* [Problem statement] Output exactly the lines from the one holding "C106: none -> 22uF (plus EXP, minus BUF)" through the final line of the entries.

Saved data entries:
Content starts
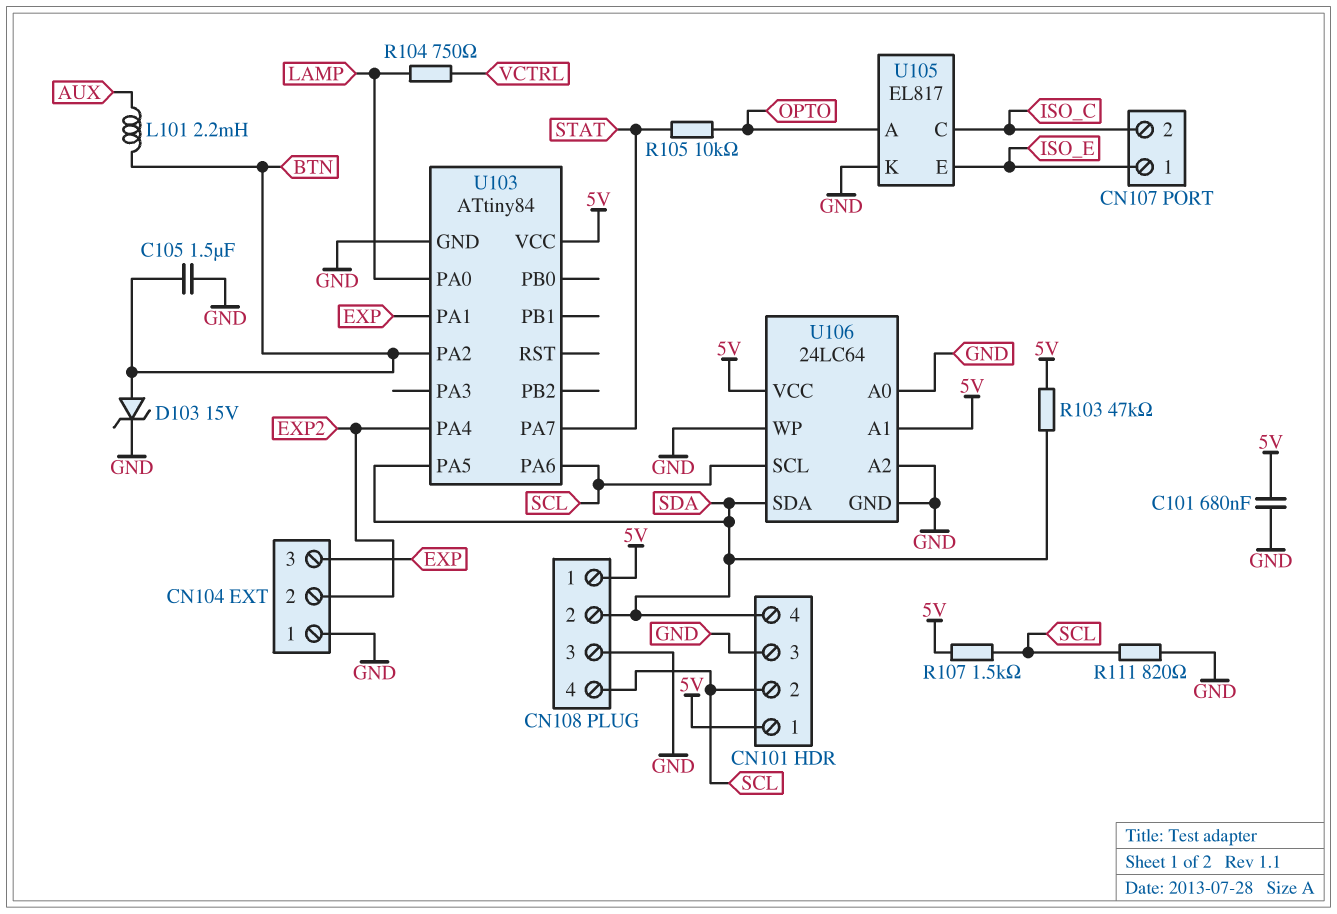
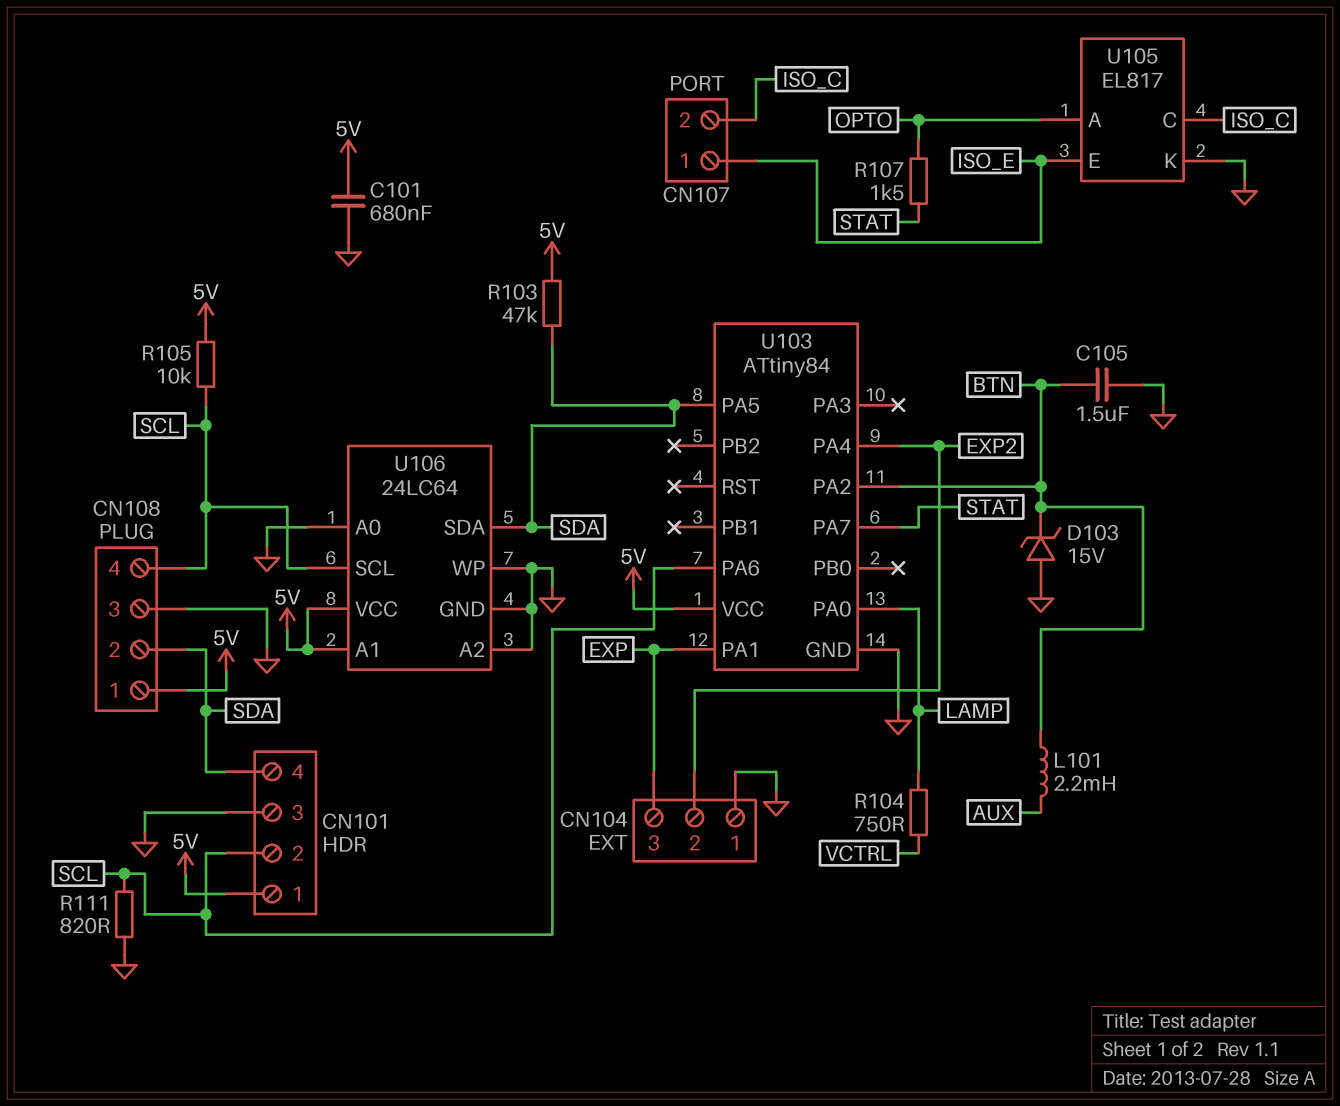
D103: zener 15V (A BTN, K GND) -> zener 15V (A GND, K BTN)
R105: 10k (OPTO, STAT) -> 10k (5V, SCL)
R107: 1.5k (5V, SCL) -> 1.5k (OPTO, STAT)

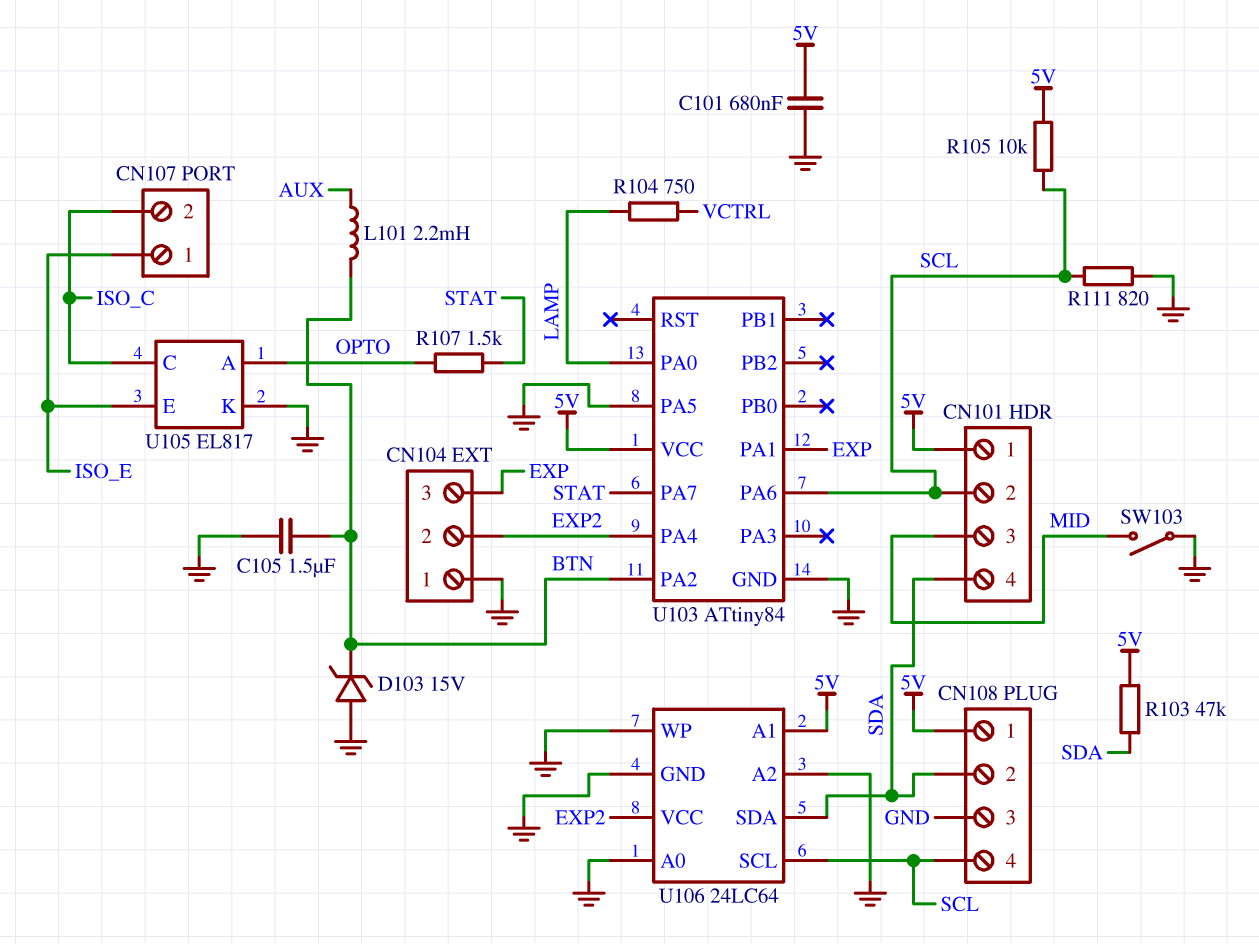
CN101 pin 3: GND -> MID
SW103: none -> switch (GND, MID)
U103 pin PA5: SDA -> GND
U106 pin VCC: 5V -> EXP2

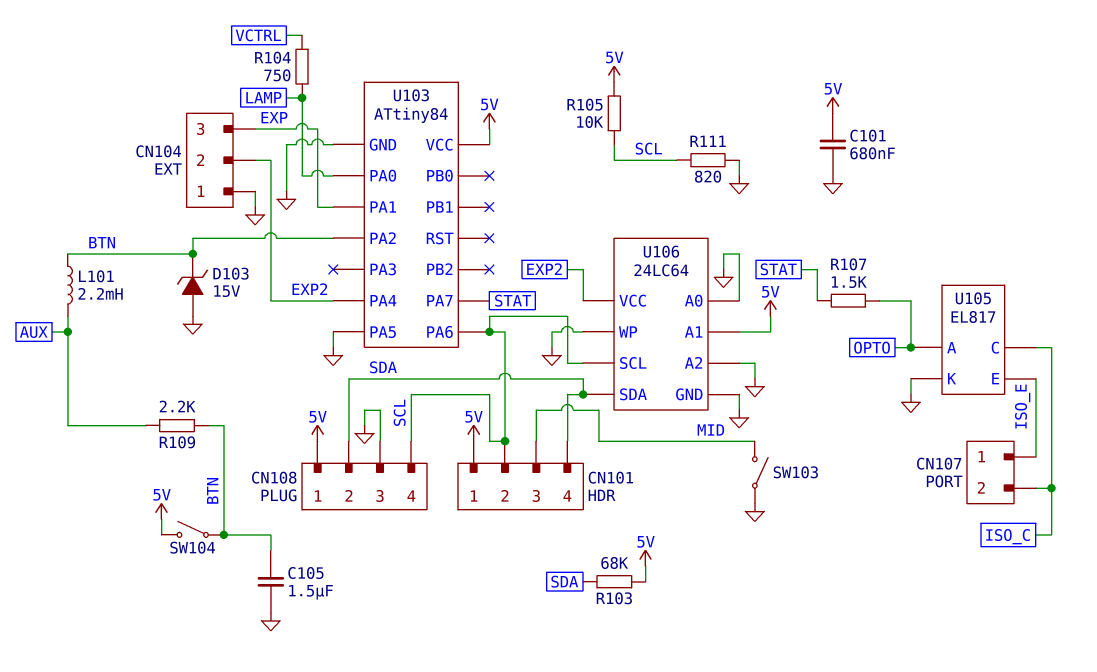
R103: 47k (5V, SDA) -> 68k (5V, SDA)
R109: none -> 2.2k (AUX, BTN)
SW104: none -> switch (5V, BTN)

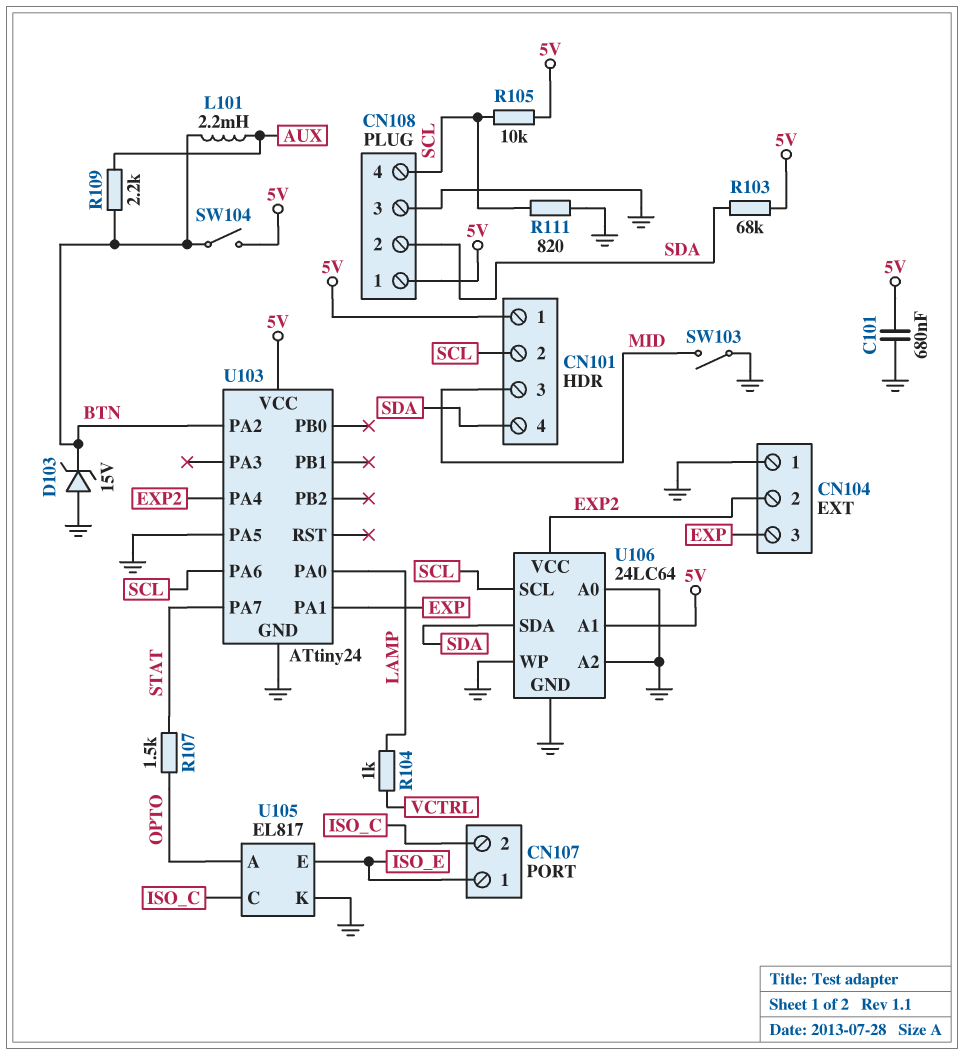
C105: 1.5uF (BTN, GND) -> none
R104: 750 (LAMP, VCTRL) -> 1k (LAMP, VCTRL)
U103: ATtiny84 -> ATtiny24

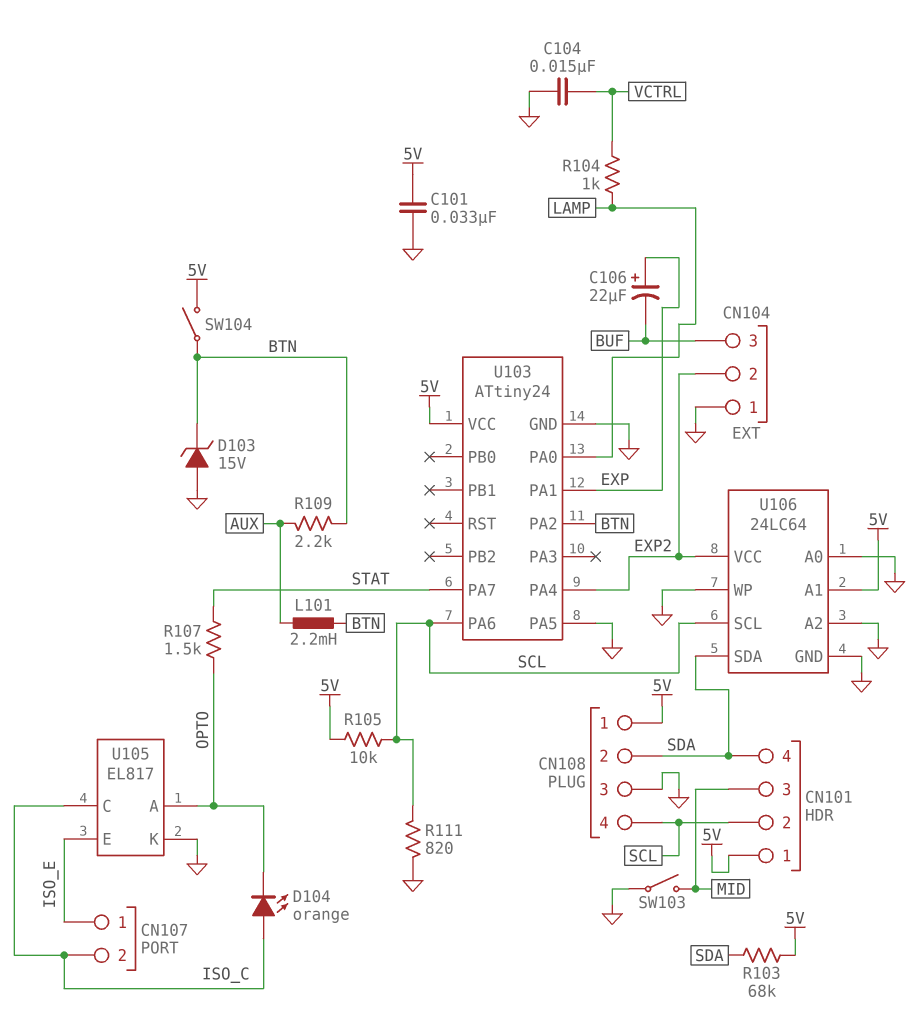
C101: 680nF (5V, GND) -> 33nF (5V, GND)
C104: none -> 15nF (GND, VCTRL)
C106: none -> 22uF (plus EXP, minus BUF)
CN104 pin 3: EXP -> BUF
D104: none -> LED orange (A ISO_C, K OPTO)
Content ends
* [Exercise output]
C106: none -> 22uF (plus EXP, minus BUF)
CN104 pin 3: EXP -> BUF
D104: none -> LED orange (A ISO_C, K OPTO)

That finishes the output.